TASK DESCRIPTION:
Leave the pictures out. Return all other data exactly.

RECORDS TO USE:
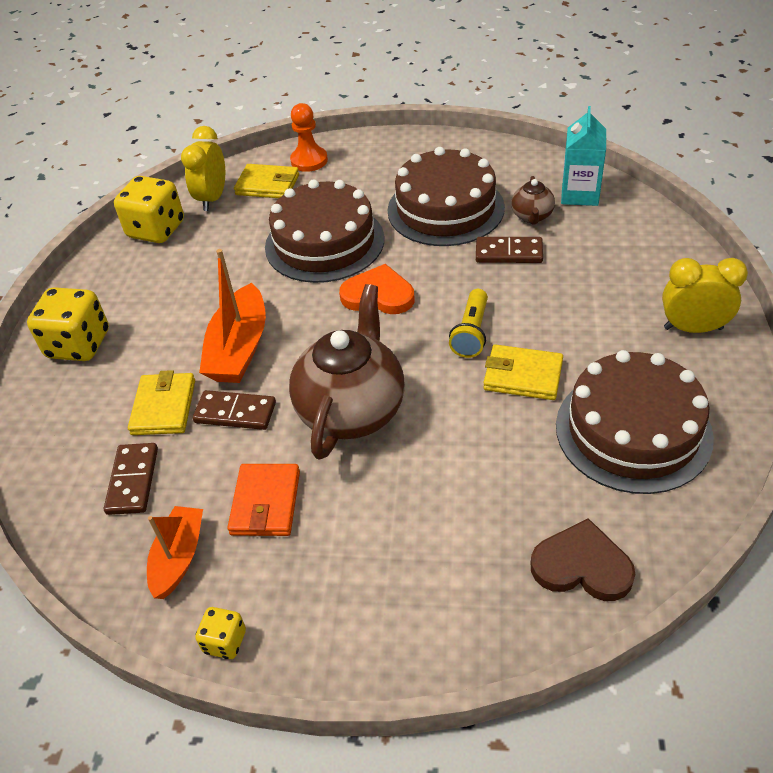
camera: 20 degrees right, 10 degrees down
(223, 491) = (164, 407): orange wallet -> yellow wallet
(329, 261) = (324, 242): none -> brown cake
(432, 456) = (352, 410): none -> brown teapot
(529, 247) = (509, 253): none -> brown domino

WRITTEN REPLY:
camera: 20 degrees right, 10 degrees down
(223, 491) = (164, 407): orange wallet -> yellow wallet
(329, 261) = (324, 242): none -> brown cake
(432, 456) = (352, 410): none -> brown teapot
(529, 247) = (509, 253): none -> brown domino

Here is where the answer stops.